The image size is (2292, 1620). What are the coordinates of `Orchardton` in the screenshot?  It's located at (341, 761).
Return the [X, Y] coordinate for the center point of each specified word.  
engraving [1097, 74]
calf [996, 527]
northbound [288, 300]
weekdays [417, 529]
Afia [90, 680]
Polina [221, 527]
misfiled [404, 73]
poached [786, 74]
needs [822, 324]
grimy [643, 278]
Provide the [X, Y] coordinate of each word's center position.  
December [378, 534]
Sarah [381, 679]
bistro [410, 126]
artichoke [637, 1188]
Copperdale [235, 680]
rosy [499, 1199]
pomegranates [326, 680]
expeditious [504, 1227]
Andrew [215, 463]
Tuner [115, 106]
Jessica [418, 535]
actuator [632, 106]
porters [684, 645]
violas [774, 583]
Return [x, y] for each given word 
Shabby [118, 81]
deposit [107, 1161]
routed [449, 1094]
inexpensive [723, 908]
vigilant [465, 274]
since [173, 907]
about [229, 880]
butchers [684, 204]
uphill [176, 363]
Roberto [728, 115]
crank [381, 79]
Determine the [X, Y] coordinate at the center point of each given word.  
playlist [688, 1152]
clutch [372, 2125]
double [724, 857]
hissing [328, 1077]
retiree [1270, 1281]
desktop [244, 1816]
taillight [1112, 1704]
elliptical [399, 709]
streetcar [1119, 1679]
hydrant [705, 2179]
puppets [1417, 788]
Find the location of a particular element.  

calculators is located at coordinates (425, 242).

________

● **Goal of the exercise**:
Rewrite all the items above, substituting "midpoint" for every occurrence of "center point" and leaving everything else unchanged.

● **Result of this exercise**:
The image size is (2292, 1620). What are the coordinates of `Orchardton` in the screenshot?  It's located at (341, 761).
Return the [X, Y] coordinate for the midpoint of each specified word.  
engraving [1097, 74]
calf [996, 527]
northbound [288, 300]
weekdays [417, 529]
Afia [90, 680]
Polina [221, 527]
misfiled [404, 73]
poached [786, 74]
needs [822, 324]
grimy [643, 278]
Provide the [X, Y] coordinate of each word's center position.  
December [378, 534]
Sarah [381, 679]
bistro [410, 126]
artichoke [637, 1188]
Copperdale [235, 680]
rosy [499, 1199]
pomegranates [326, 680]
expeditious [504, 1227]
Andrew [215, 463]
Tuner [115, 106]
Jessica [418, 535]
actuator [632, 106]
porters [684, 645]
violas [774, 583]
Return [x, y] for each given word 
Shabby [118, 81]
deposit [107, 1161]
routed [449, 1094]
inexpensive [723, 908]
vigilant [465, 274]
since [173, 907]
about [229, 880]
butchers [684, 204]
uphill [176, 363]
Roberto [728, 115]
crank [381, 79]
Determine the [X, Y] coordinate at the midpoint of each given word.  
playlist [688, 1152]
clutch [372, 2125]
double [724, 857]
hissing [328, 1077]
retiree [1270, 1281]
desktop [244, 1816]
taillight [1112, 1704]
elliptical [399, 709]
streetcar [1119, 1679]
hydrant [705, 2179]
puppets [1417, 788]
Find the location of a particular element.  

calculators is located at coordinates (425, 242).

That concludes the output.